Task description – Look below for the line containing "none -> white plate M5 level 1" and the line containing "none -> brown plate B7 level 4", then set down both and every line between them exactly, without pictures.

━━━━━━━━

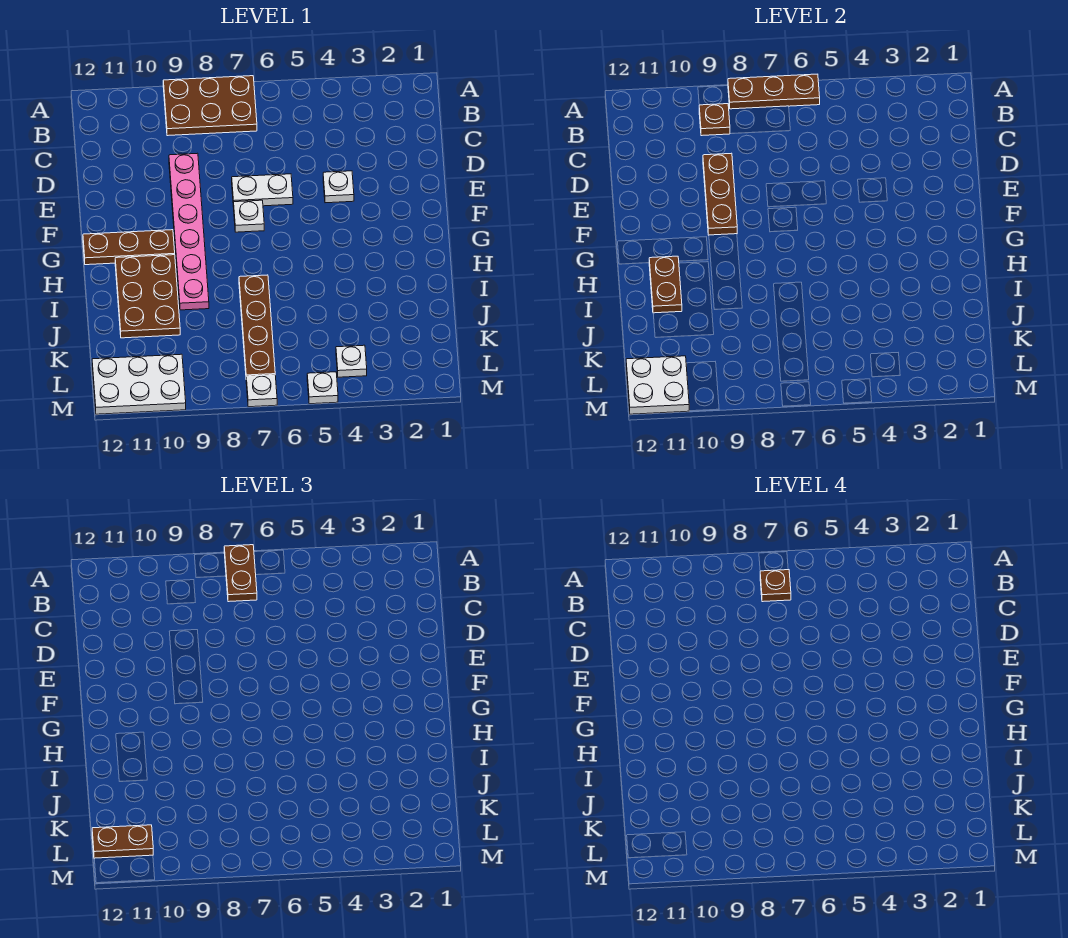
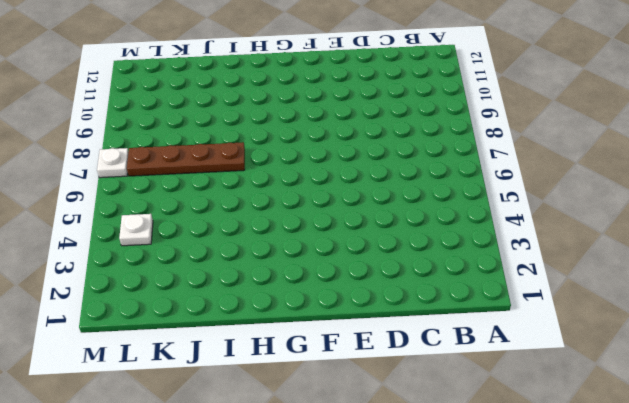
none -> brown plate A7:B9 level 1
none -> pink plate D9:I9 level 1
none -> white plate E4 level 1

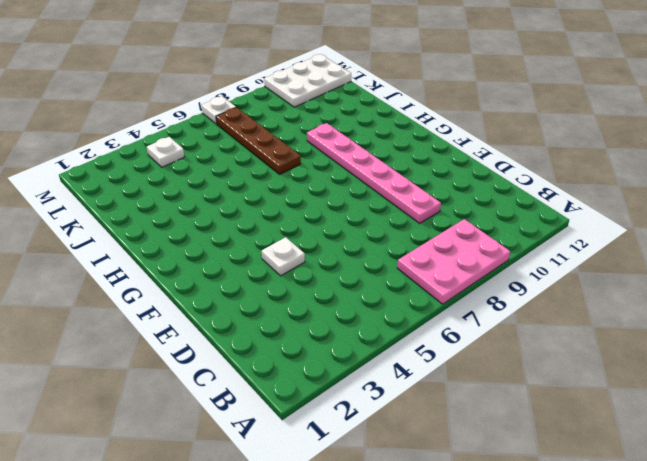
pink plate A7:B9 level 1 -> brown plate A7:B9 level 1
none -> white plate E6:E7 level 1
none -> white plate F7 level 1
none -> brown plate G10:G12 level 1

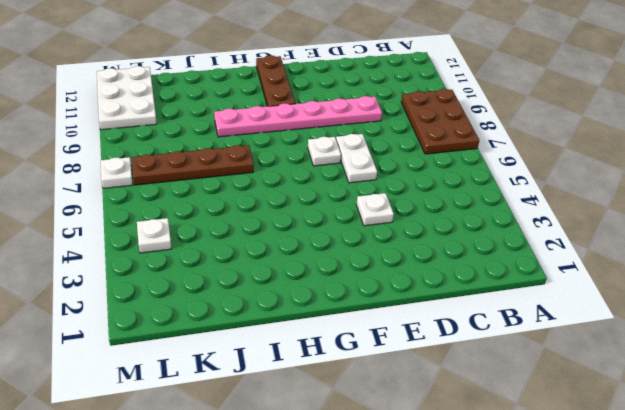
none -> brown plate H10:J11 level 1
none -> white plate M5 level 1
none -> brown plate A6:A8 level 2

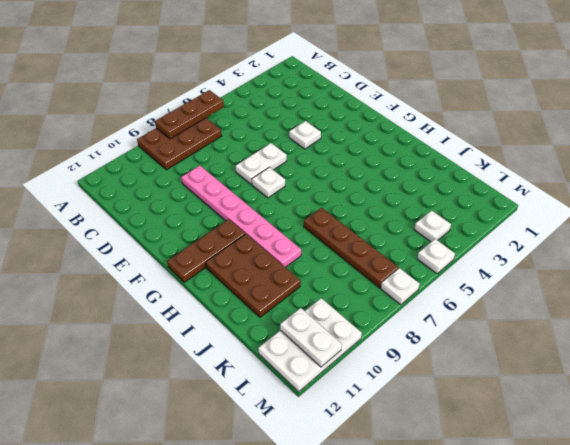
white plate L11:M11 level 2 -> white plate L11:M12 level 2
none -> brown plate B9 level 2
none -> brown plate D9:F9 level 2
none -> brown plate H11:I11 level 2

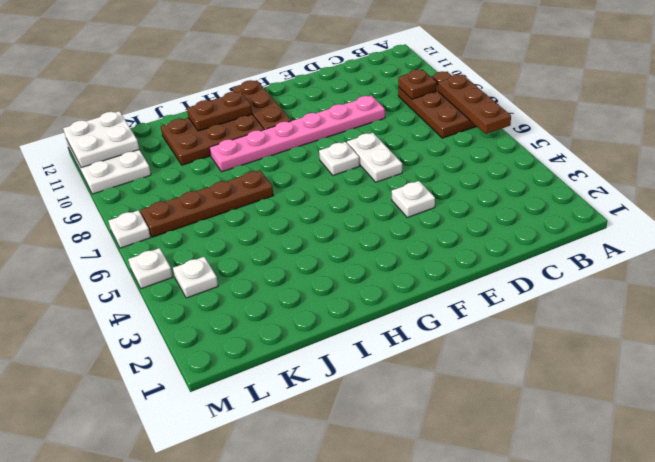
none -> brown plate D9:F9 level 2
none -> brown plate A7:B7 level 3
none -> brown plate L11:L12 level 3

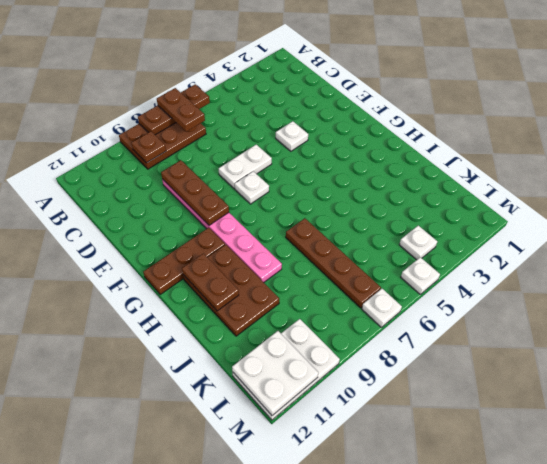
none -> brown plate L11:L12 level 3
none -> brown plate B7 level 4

━━━━━━━━

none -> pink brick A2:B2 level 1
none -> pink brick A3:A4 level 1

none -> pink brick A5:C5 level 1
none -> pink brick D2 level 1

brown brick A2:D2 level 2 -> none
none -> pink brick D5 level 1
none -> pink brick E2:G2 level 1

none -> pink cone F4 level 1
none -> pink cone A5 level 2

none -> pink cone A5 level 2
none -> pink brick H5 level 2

━━━━━━━━

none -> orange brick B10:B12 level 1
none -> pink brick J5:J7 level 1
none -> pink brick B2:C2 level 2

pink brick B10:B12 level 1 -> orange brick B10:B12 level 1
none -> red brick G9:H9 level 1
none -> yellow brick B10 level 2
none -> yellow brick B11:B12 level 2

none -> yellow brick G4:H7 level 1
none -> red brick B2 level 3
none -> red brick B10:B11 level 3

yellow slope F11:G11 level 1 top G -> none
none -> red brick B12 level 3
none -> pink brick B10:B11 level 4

━━━━━━━━

Task response –
none -> white plate M5 level 1
none -> brown plate A6:A8 level 2

white plate L11:M11 level 2 -> white plate L11:M12 level 2
none -> brown plate B9 level 2
none -> brown plate D9:F9 level 2
none -> brown plate H11:I11 level 2

none -> brown plate D9:F9 level 2
none -> brown plate A7:B7 level 3
none -> brown plate L11:L12 level 3

none -> brown plate L11:L12 level 3
none -> brown plate B7 level 4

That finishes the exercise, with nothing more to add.